Repeat, please, exactly the lines from the one that has "red bowl [492,442,533,481]" through the end of the records below, with pictures dropped.

[Opening DATA TO EXAMINE section]

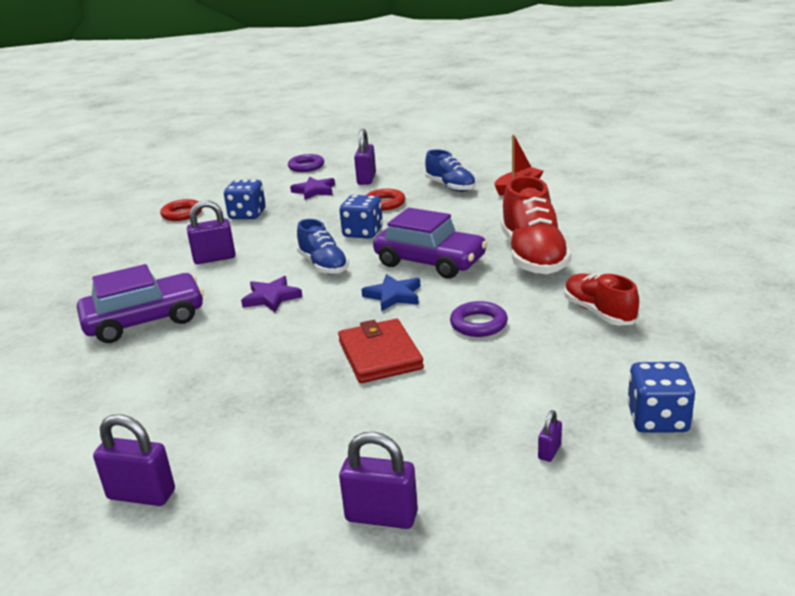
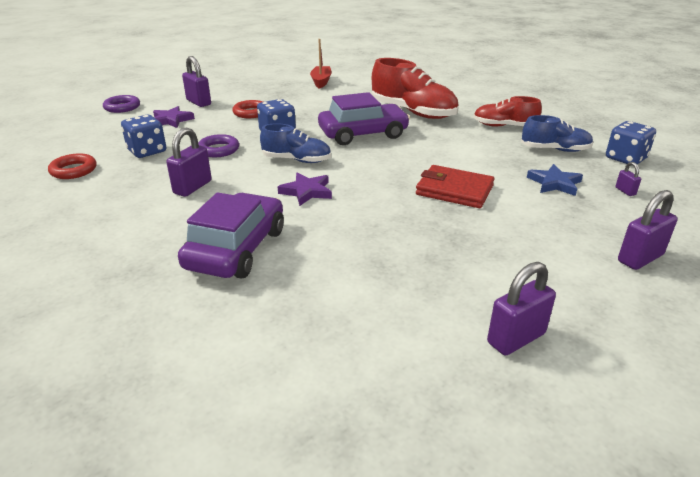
camera: 50 degrees left, 5 degrees up
blue star [361,274,421,311] -> blue star moved to [527,164,583,196]
blue shoe [425,149,476,192] -> blue shoe moved to [521,115,593,152]
purple ring [450,301,508,337] -> purple ring moved to [198,134,239,157]

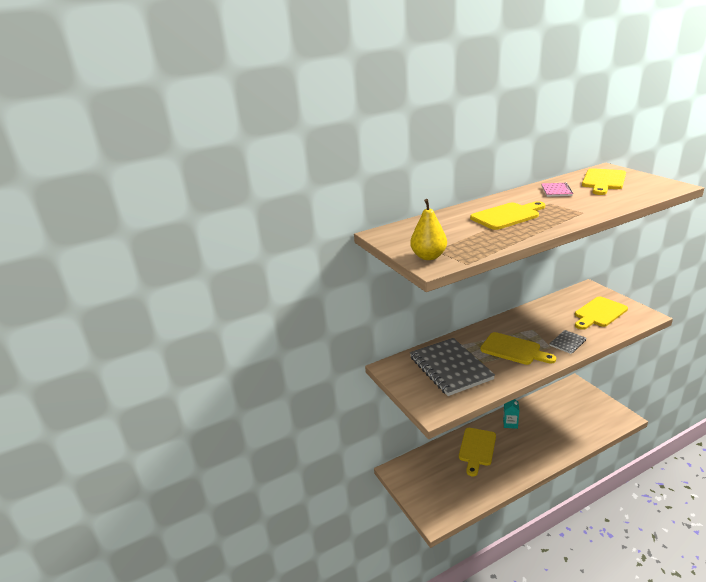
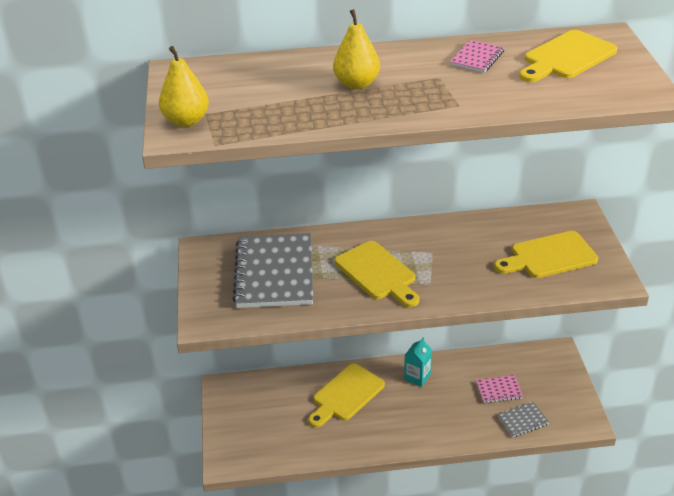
camera: 20 degrees right, 10 degrees up
yellow cutting board [470,201,545,230] -> yellow pear [333,9,380,89]
grey notebook [549,330,586,354] -> grey notebook moved to [497,402,549,437]
none -> pink notebook [476,375,523,403]

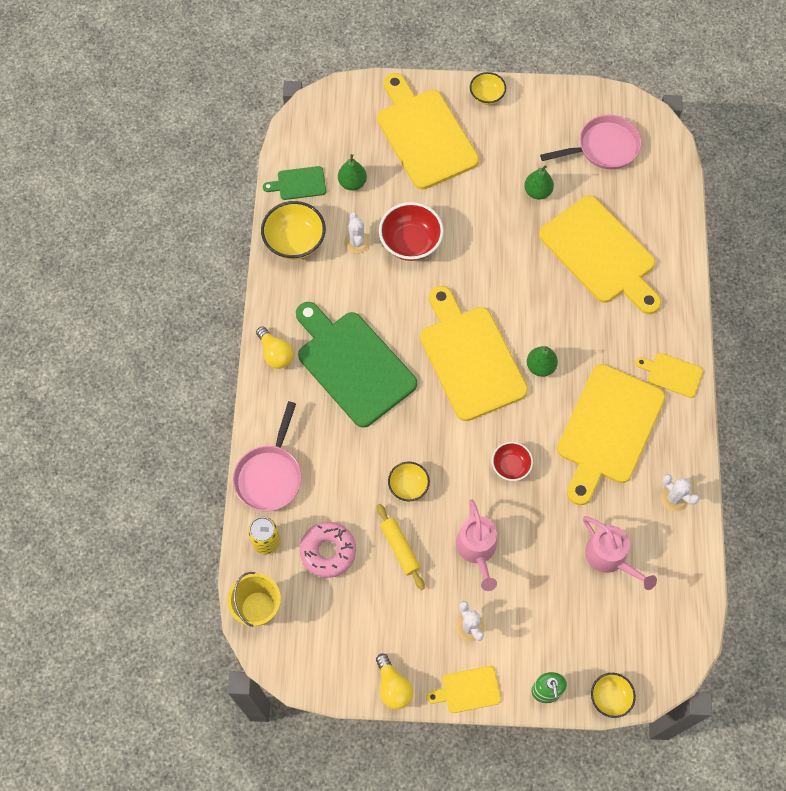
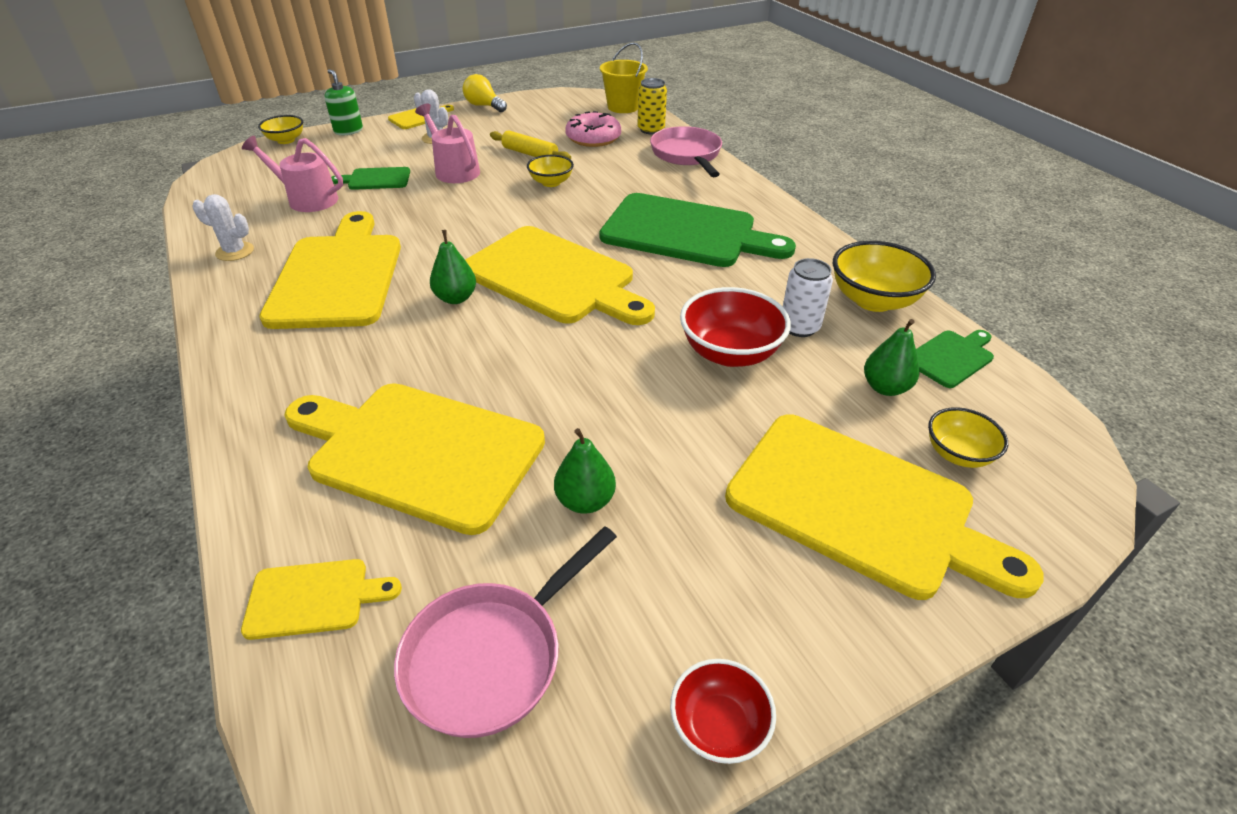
camera: 150 degrees right, 25 degrees down
yellow light bulb [256,326,294,369] -> none
white cactus [344,213,370,254] -> white can [783,258,833,337]
yellow bowl [470,72,506,105] -> yellow bowl moved to [928,407,1008,468]
red bowl [492,442,533,481] -> red bowl moved to [670,659,776,764]
yellow cutting board [635,353,703,398] -> yellow cutting board moved to [241,559,402,640]
none -> green cutting board [331,167,410,190]

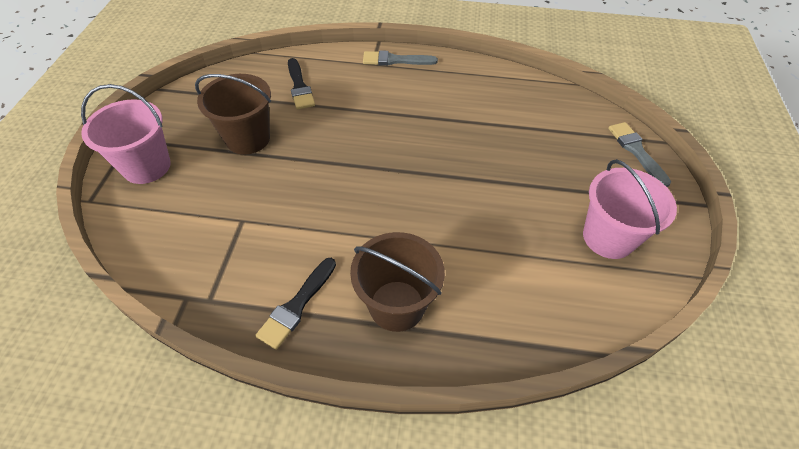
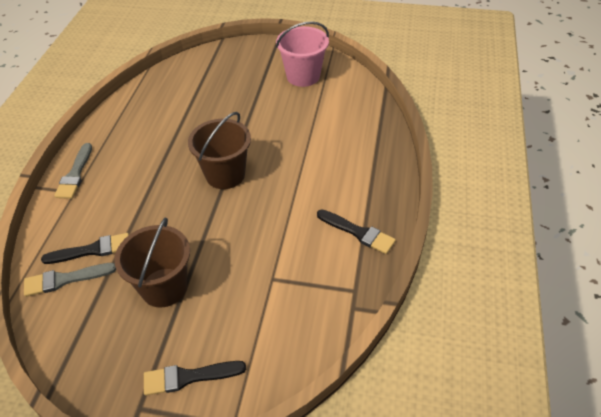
camera: 85 degrees left, 5 degrees down
pink bucket [81,84,171,184] -> black brush [144,361,246,396]
brown bucket [350,232,445,332] -> brown bucket moved to [188,112,251,189]
grey brush [608,122,671,187] -> grey brush moved to [24,263,116,297]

[Closing DATA TO EXAMINE section]

- REPLY TO THE EXERCISE -
red bowl [492,442,533,481] -> red bowl moved to [670,659,776,764]
yellow cutting board [635,353,703,398] -> yellow cutting board moved to [241,559,402,640]
none -> green cutting board [331,167,410,190]

camera: 85 degrees left, 5 degrees down
pink bucket [81,84,171,184] -> black brush [144,361,246,396]
brown bucket [350,232,445,332] -> brown bucket moved to [188,112,251,189]
grey brush [608,122,671,187] -> grey brush moved to [24,263,116,297]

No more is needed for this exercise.